__PROBLEM REQUIREMENTS__: In the records below, find each line containing the word "right" and copy it.

__RECORDED INFORMATION__:
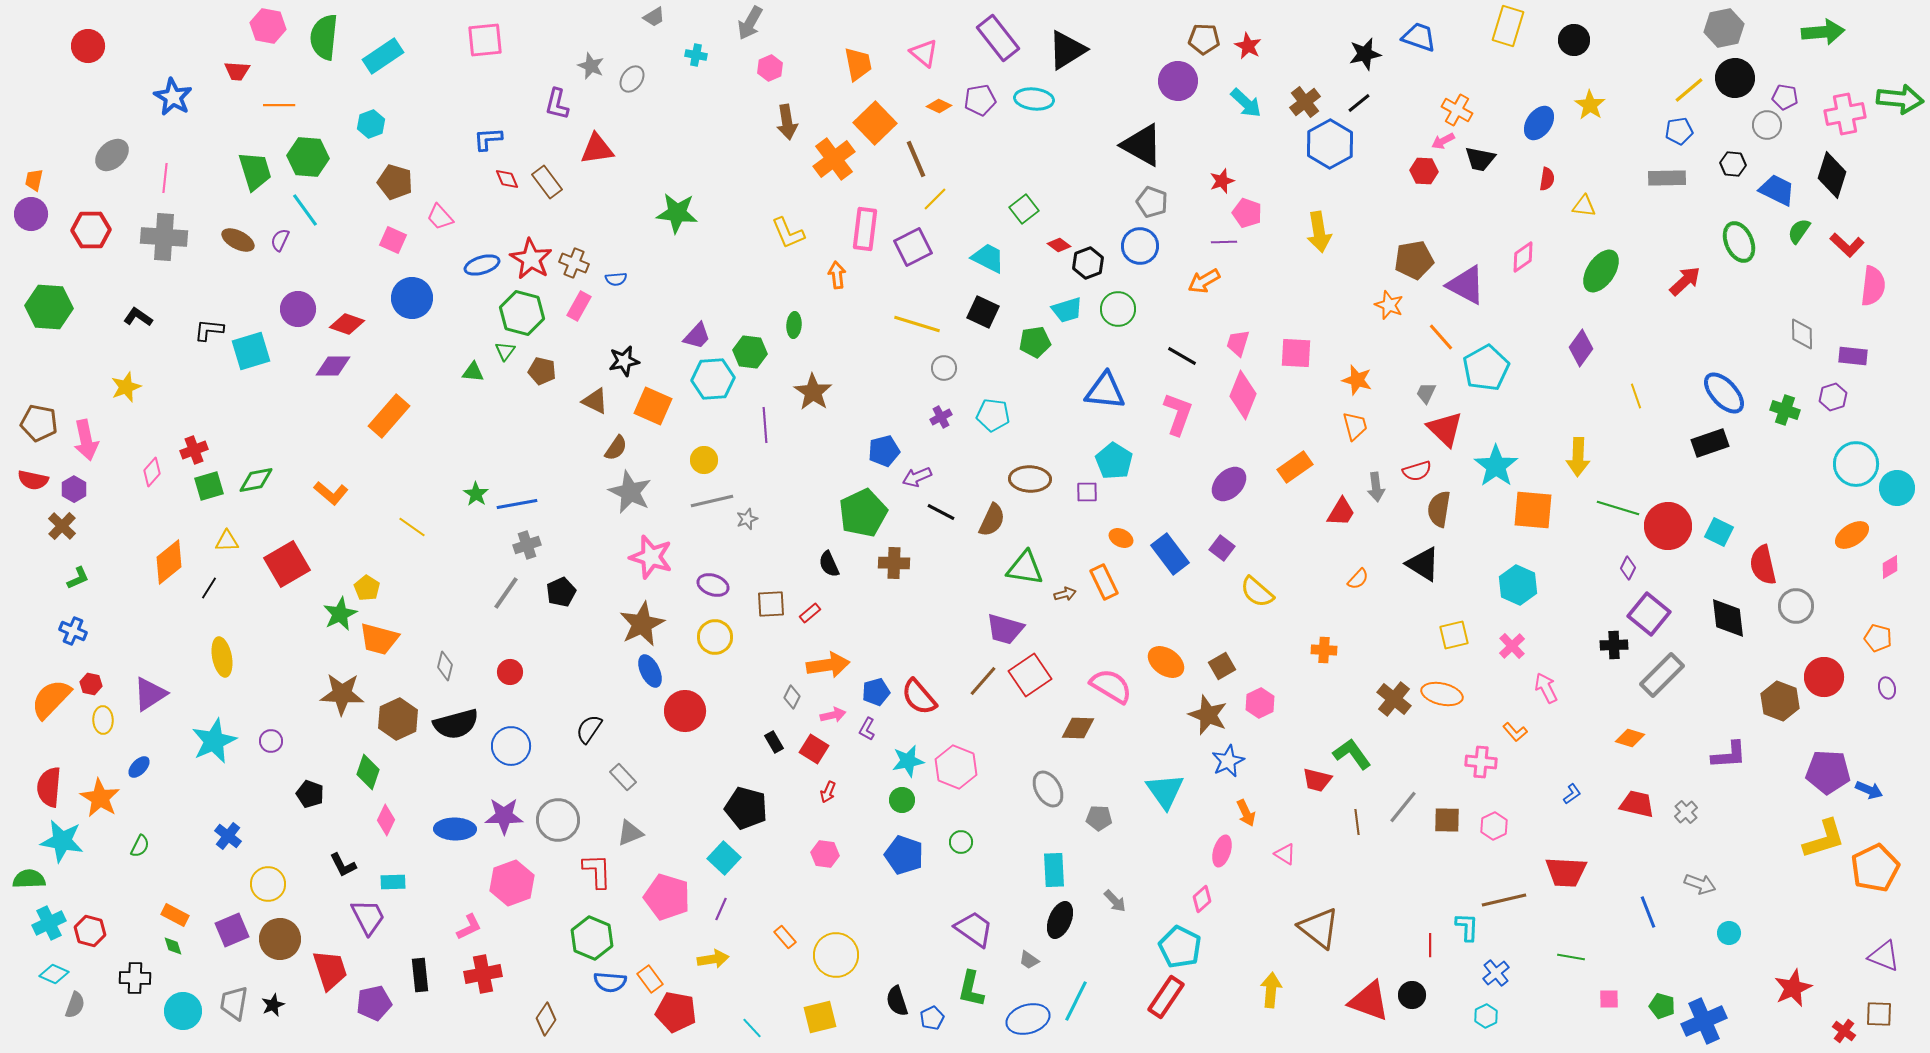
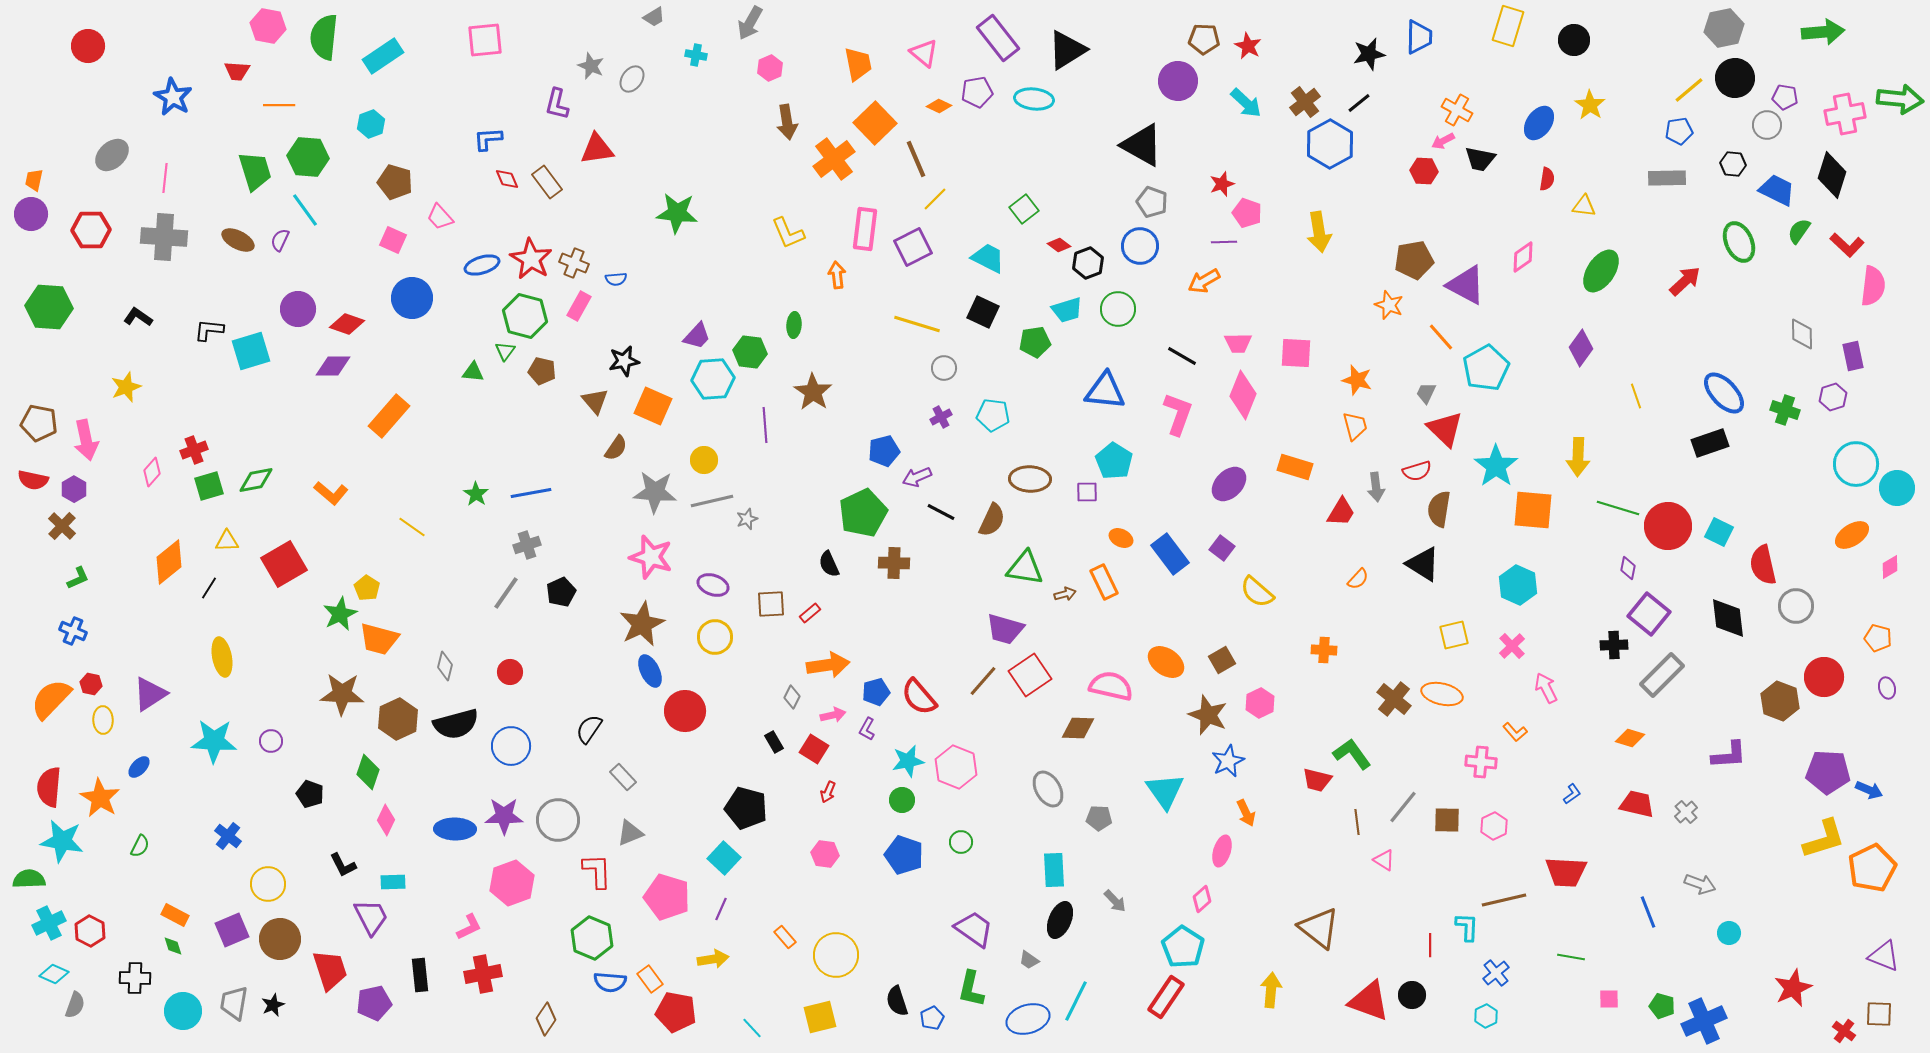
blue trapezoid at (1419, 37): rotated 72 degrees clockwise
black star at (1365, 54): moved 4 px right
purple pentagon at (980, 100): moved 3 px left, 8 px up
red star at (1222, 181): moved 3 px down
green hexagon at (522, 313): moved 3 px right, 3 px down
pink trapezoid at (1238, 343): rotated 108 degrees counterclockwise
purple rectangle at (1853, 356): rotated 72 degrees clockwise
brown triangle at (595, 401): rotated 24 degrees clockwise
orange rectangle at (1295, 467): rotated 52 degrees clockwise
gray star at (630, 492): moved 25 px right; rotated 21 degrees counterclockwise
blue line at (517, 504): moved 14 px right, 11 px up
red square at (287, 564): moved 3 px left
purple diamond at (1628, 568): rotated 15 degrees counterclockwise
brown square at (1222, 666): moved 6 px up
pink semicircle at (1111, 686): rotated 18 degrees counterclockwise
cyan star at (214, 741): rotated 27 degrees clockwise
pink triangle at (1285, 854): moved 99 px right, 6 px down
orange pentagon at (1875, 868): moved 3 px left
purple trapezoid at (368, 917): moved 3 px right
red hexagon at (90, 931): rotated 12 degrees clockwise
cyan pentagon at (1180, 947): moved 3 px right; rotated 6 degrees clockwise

* * *

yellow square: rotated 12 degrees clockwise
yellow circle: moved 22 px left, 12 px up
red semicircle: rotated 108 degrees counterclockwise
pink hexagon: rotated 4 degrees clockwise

__RESPONSE__:
black star at (1365, 54): moved 4 px right
green hexagon at (522, 313): moved 3 px right, 3 px down
gray star at (630, 492): moved 25 px right; rotated 21 degrees counterclockwise
blue line at (517, 504): moved 14 px right, 11 px up
pink triangle at (1285, 854): moved 99 px right, 6 px down
purple trapezoid at (368, 917): moved 3 px right
cyan pentagon at (1180, 947): moved 3 px right; rotated 6 degrees clockwise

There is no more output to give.